# [Aim of the exercise]
From the first line to the last, restate the data exactly, leaving out the images.

-- Available data follows --

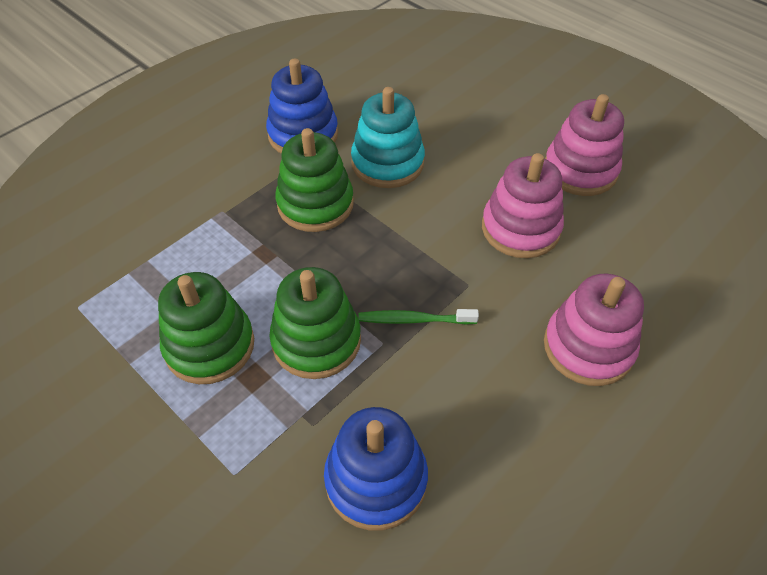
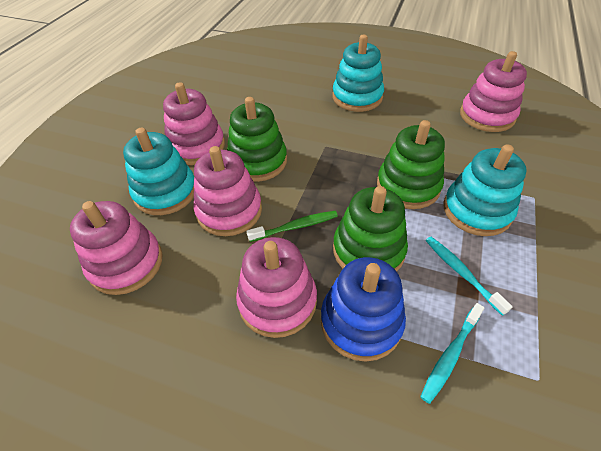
blue stacking toy: 2 -> 1
pink stacking toy: 3 -> 5
turquoise stacking toy: 1 -> 3
turquoise toothbrush: 0 -> 2

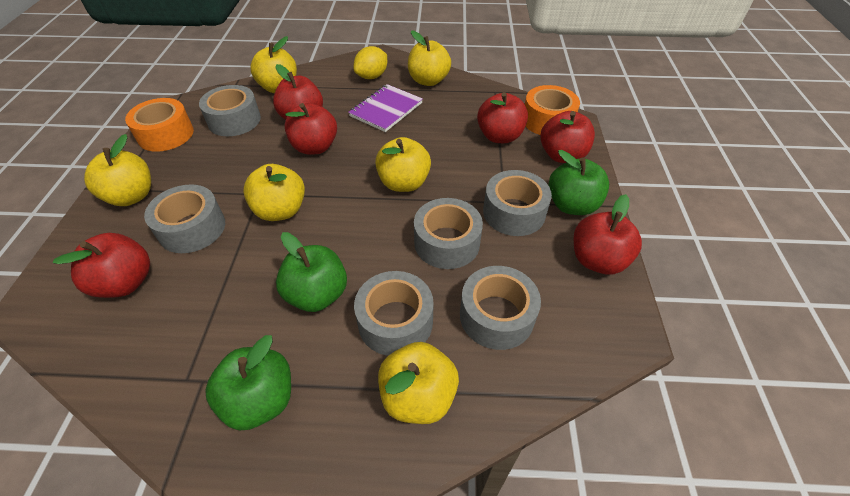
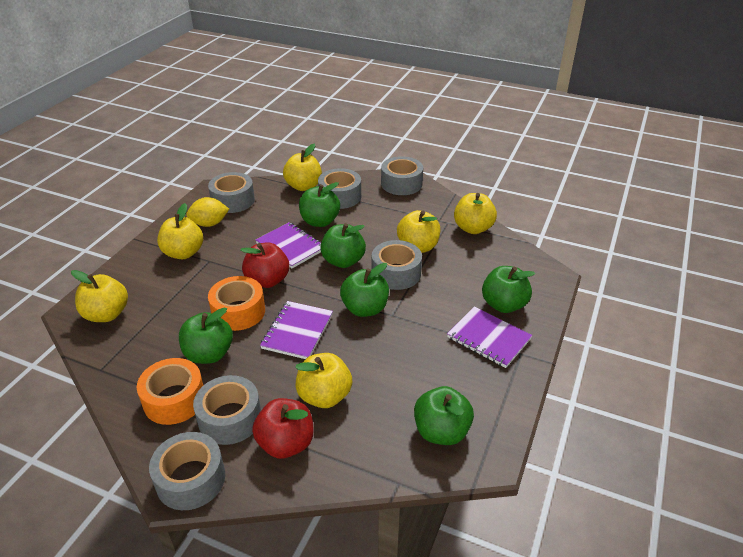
green apple: 3 -> 6
purple notebook: 1 -> 3
red apple: 6 -> 2

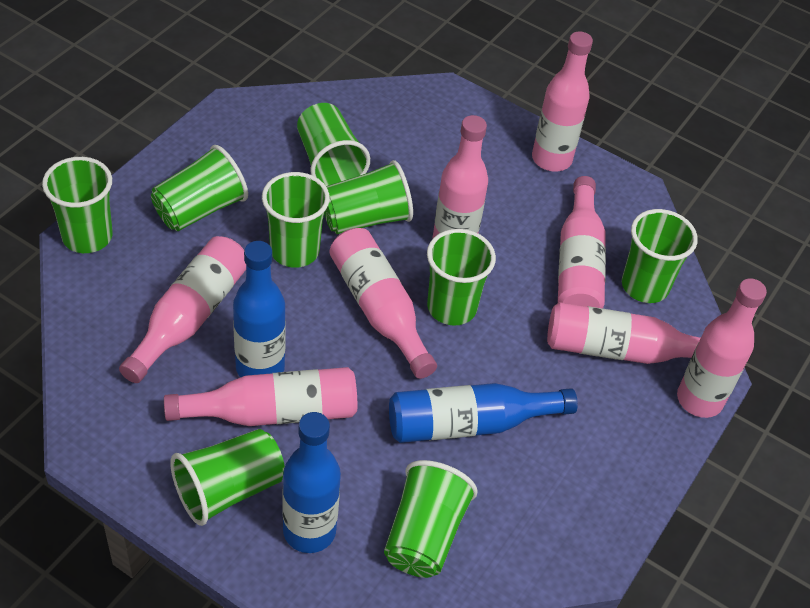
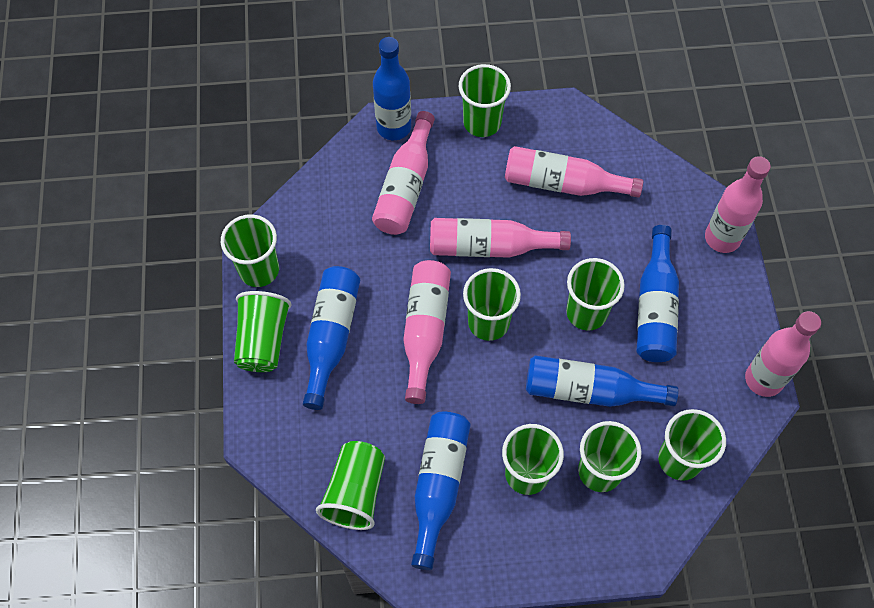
blue bottle: 3 -> 5
pink bottle: 8 -> 6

-- Available data concluded --

# [Answer space]
blue stacking toy: 2 -> 1
pink stacking toy: 3 -> 5
turquoise stacking toy: 1 -> 3
turquoise toothbrush: 0 -> 2

green apple: 3 -> 6
purple notebook: 1 -> 3
red apple: 6 -> 2

blue bottle: 3 -> 5
pink bottle: 8 -> 6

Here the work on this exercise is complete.